(Before-and-after object lists)

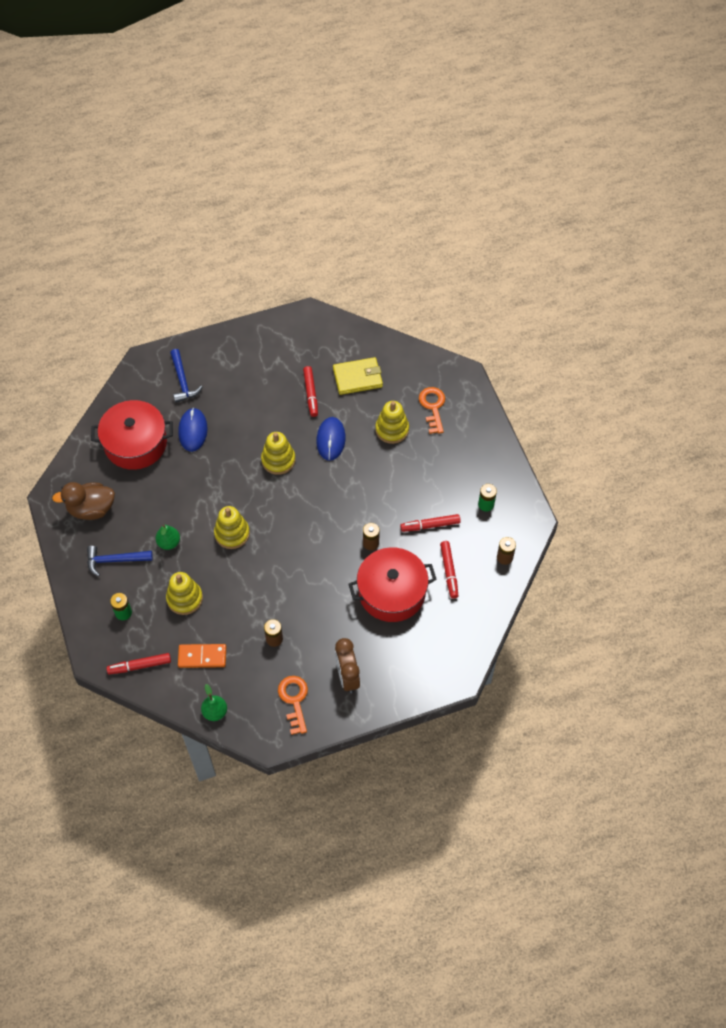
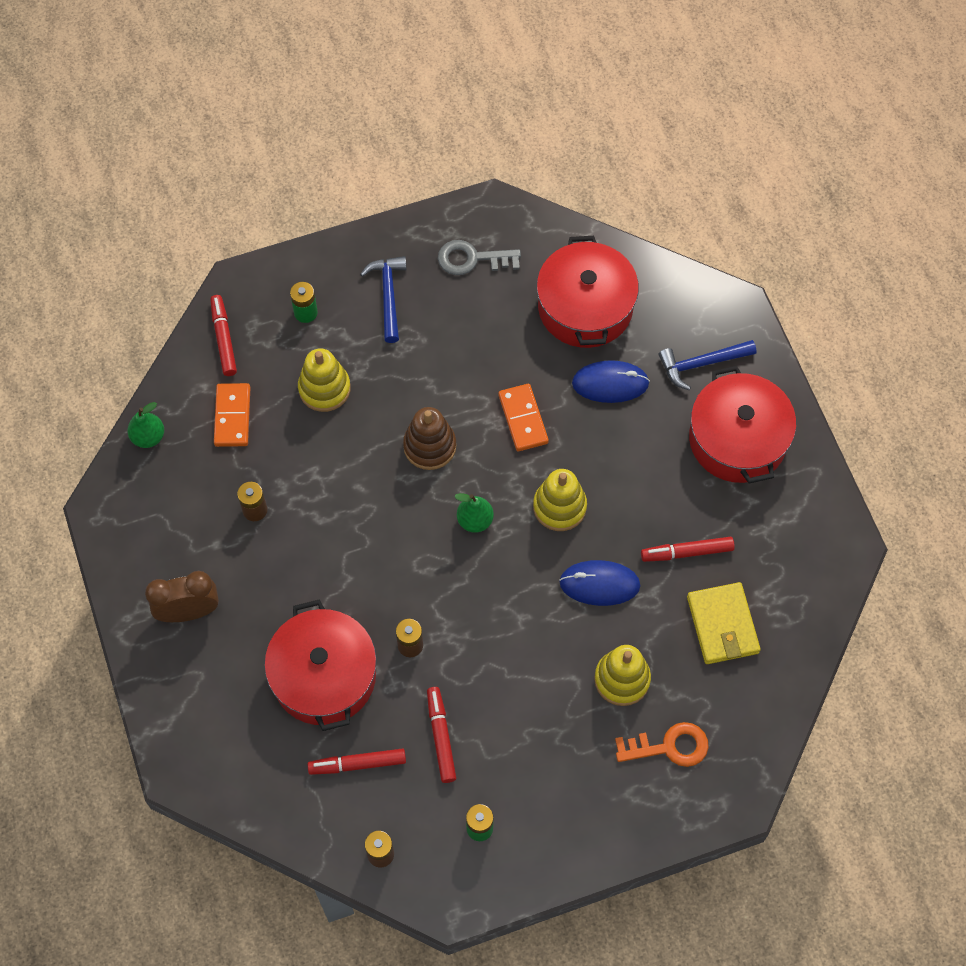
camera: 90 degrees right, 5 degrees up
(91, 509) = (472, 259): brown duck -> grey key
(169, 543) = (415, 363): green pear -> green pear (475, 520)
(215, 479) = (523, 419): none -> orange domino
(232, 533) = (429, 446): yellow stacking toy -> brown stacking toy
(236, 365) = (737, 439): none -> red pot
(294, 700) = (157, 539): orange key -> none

**What the task requires**: Only a number is wanted. How many lines of the entries above carry "none"?

**Solved problem**: 3